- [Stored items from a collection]
[Start of Attachment]

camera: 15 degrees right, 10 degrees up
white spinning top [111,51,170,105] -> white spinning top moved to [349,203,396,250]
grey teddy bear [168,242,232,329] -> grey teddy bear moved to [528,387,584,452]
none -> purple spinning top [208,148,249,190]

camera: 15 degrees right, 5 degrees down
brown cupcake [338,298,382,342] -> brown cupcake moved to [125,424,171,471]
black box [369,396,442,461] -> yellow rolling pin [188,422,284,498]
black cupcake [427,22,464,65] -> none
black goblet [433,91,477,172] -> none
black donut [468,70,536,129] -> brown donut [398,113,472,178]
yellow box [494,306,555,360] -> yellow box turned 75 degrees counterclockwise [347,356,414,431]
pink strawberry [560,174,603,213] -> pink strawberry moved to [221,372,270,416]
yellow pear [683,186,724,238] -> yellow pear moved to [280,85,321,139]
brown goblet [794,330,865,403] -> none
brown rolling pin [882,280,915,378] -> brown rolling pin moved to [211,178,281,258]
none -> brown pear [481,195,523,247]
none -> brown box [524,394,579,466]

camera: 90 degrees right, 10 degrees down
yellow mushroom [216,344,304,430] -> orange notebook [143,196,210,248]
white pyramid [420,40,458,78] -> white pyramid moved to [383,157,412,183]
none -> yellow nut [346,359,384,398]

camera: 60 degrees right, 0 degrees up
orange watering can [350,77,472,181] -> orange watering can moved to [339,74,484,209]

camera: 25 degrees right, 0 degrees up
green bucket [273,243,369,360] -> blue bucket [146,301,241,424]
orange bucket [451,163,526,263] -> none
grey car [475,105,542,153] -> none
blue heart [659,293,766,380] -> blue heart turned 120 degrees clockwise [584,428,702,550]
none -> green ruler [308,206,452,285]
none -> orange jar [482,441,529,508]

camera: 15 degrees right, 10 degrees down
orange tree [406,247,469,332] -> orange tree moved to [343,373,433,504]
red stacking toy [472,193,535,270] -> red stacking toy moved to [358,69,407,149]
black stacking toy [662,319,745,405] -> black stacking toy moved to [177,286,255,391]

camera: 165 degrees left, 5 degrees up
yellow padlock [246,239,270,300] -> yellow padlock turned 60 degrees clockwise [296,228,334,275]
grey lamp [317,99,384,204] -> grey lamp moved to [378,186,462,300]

[End of Attachment]

- [Aim of the task] The expected response consists solely of the lines from the one with "camera: 165 degrees left, 5 degrees up" through the end of the records, repeated exactly.

- [Task solution]
camera: 165 degrees left, 5 degrees up
yellow padlock [246,239,270,300] -> yellow padlock turned 60 degrees clockwise [296,228,334,275]
grey lamp [317,99,384,204] -> grey lamp moved to [378,186,462,300]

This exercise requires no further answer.